Instructions for the task: Could you retype every line below exactly, omitting the images?
**** Supplied information ****
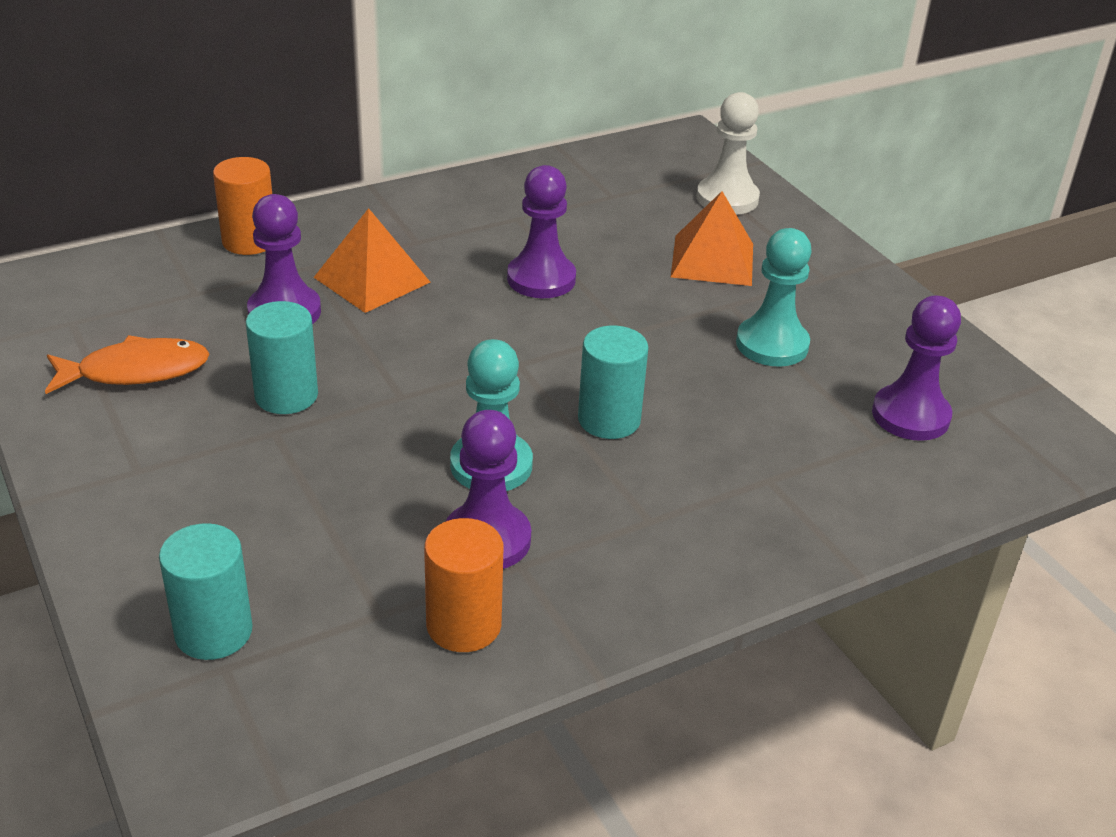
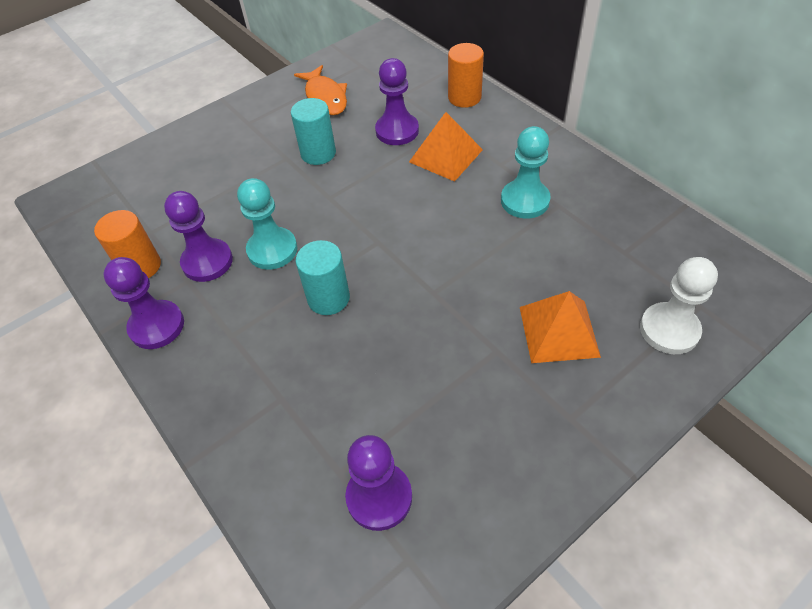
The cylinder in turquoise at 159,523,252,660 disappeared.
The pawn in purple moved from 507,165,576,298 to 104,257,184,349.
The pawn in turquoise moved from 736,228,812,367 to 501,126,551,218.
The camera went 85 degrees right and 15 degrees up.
****
Output for this task:
The cylinder in turquoise at 159,523,252,660 disappeared.
The pawn in purple moved from 507,165,576,298 to 104,257,184,349.
The pawn in turquoise moved from 736,228,812,367 to 501,126,551,218.
The camera went 85 degrees right and 15 degrees up.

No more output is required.